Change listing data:

# # #

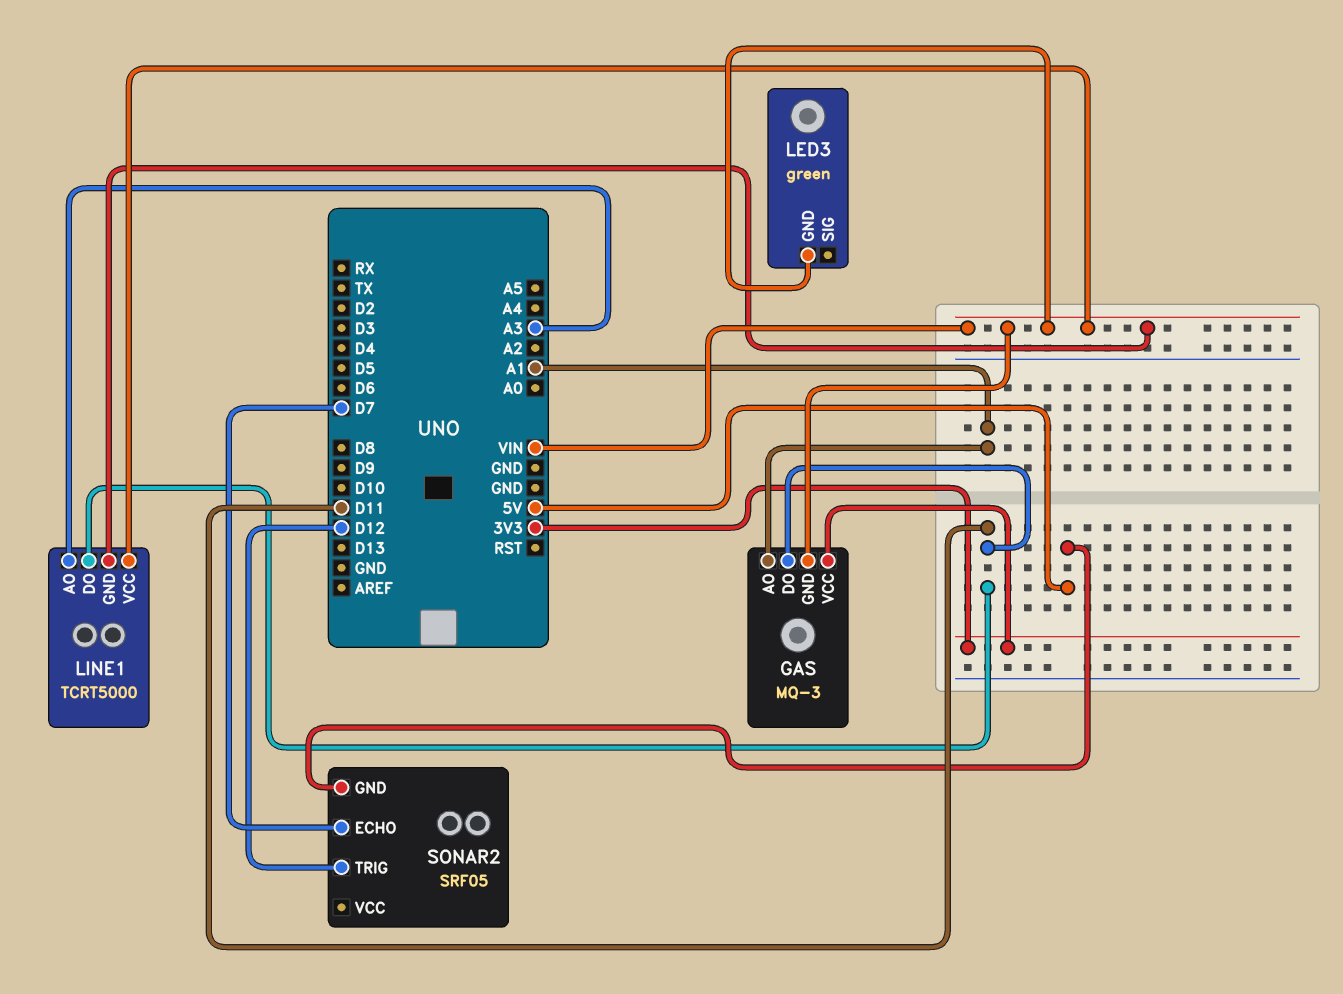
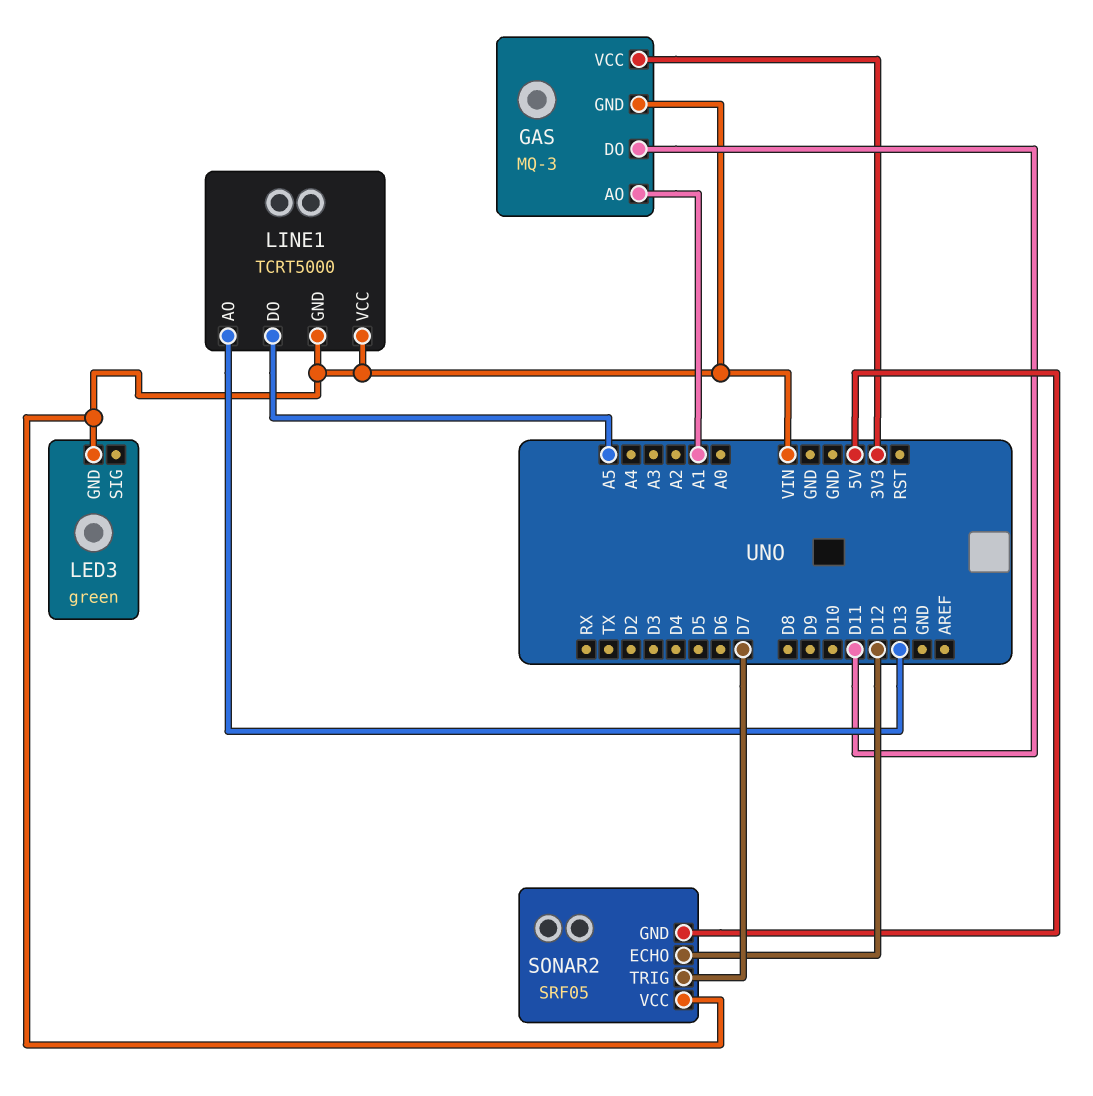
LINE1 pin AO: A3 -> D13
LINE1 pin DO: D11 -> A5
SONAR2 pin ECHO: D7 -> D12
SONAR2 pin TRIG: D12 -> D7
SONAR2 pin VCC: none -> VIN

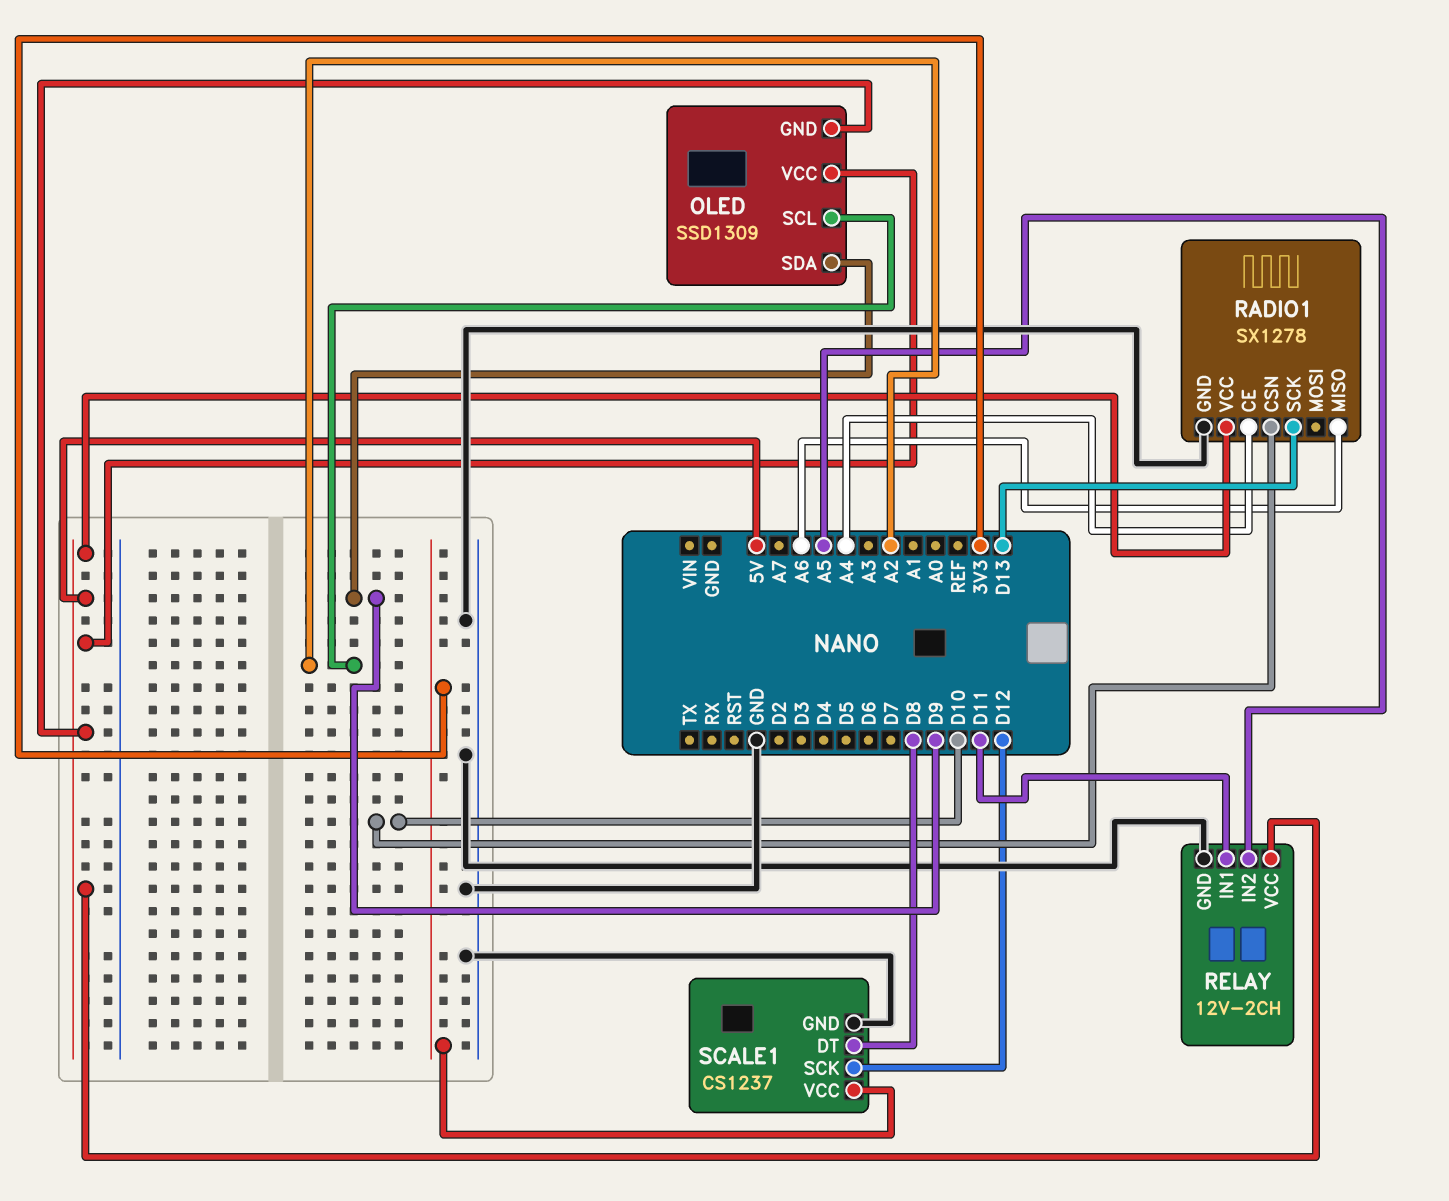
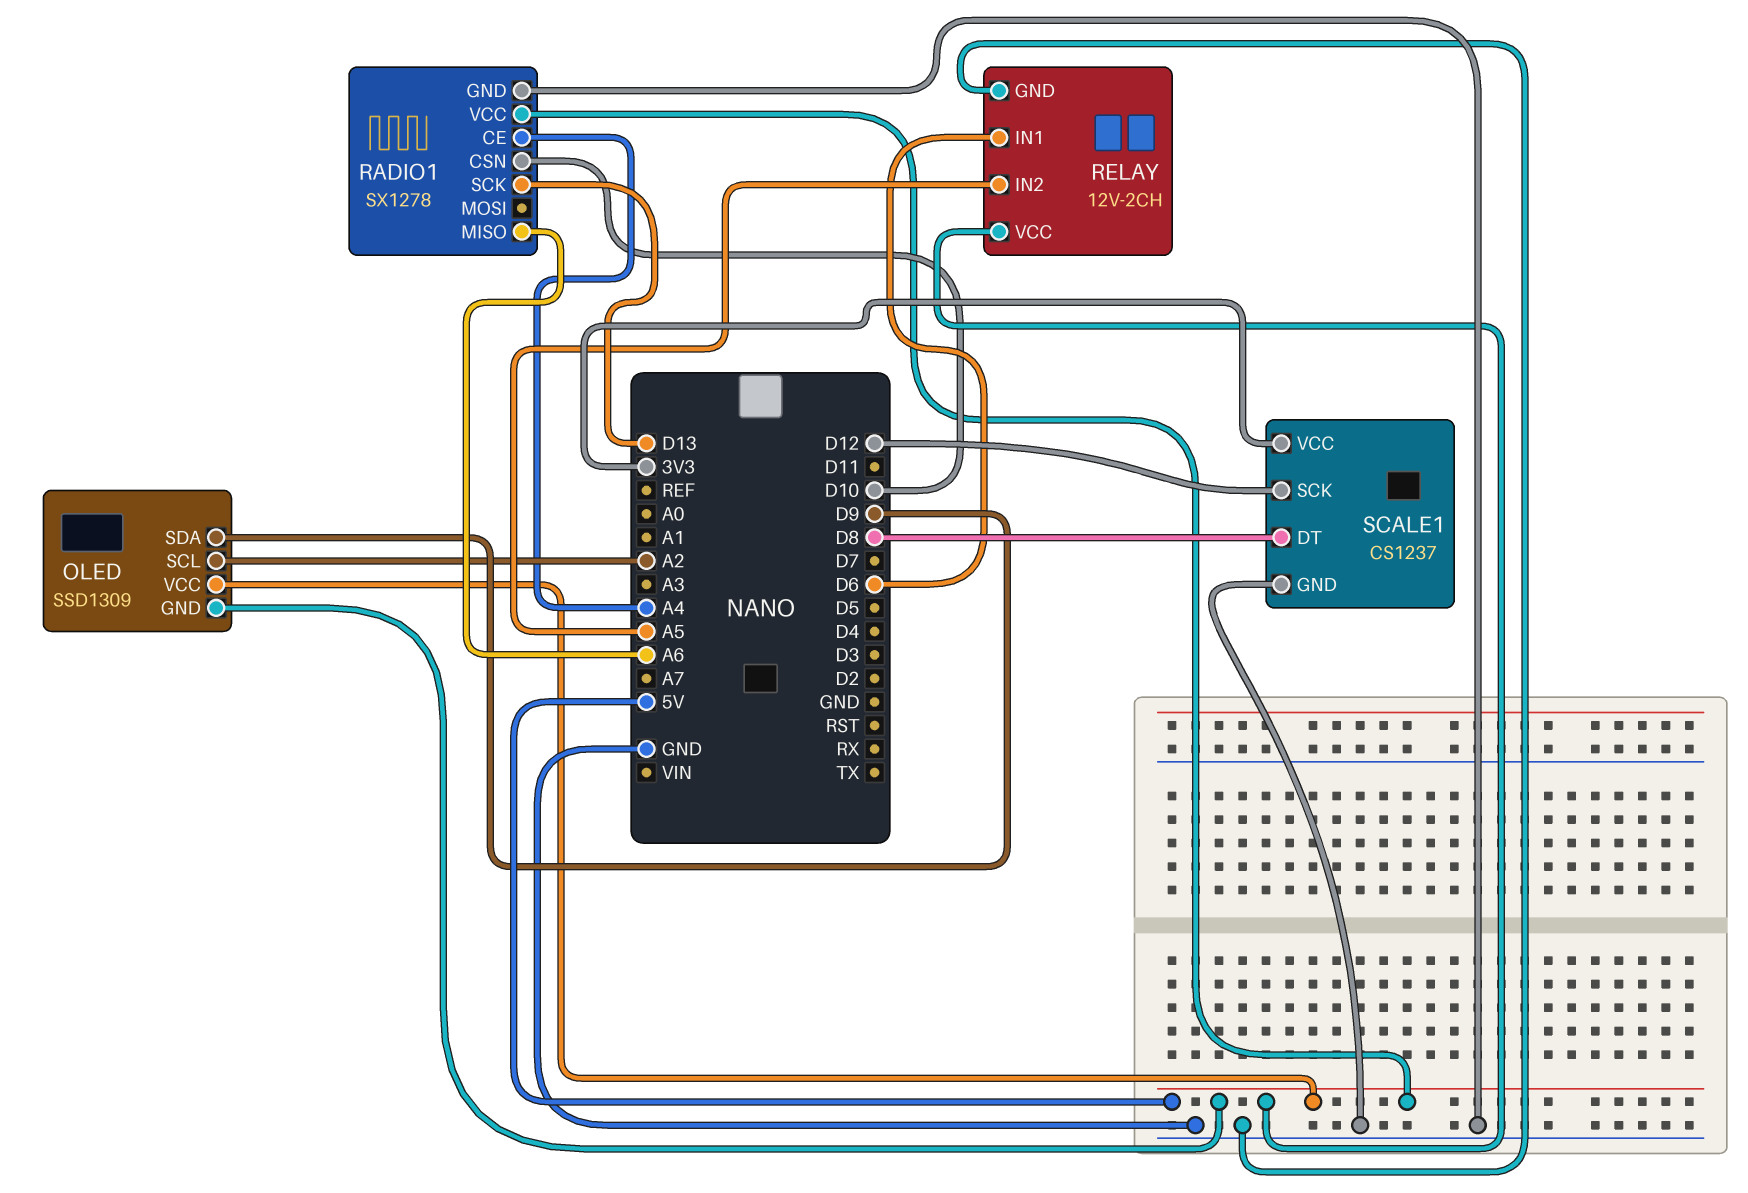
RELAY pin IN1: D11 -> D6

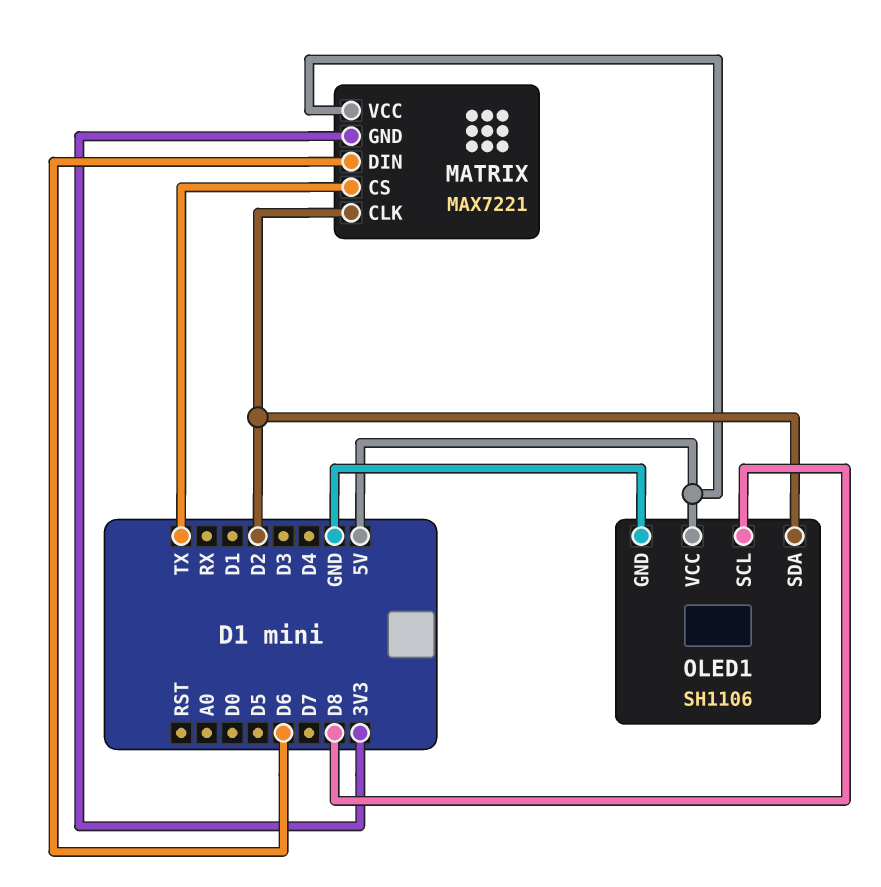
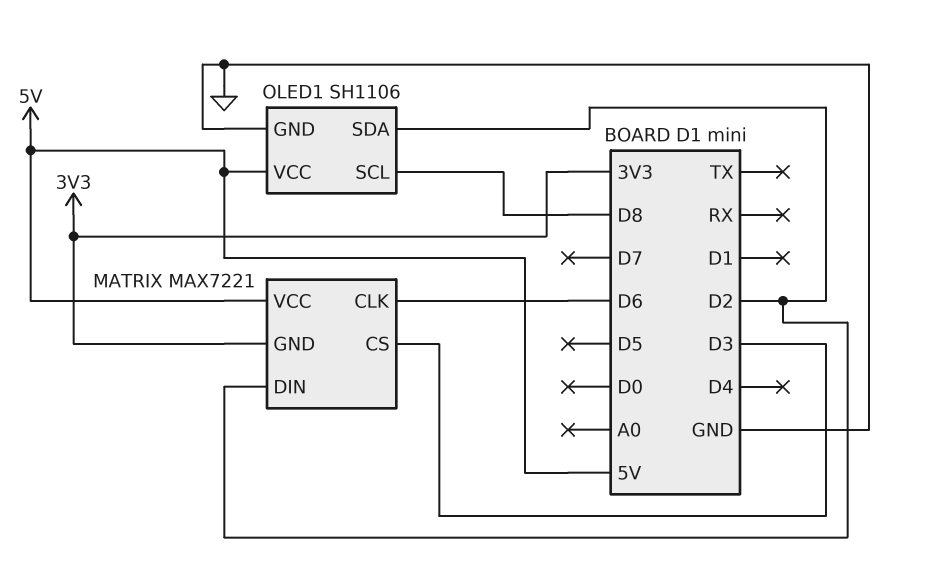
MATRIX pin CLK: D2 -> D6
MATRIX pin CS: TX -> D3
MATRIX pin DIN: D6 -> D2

# # #

* **EXERCISE BRIEF**: Your answer should consist of every line from the entries that holds "MATRIX".

* **WRITTEN RESPONSE**:
MATRIX pin CLK: D2 -> D6
MATRIX pin CS: TX -> D3
MATRIX pin DIN: D6 -> D2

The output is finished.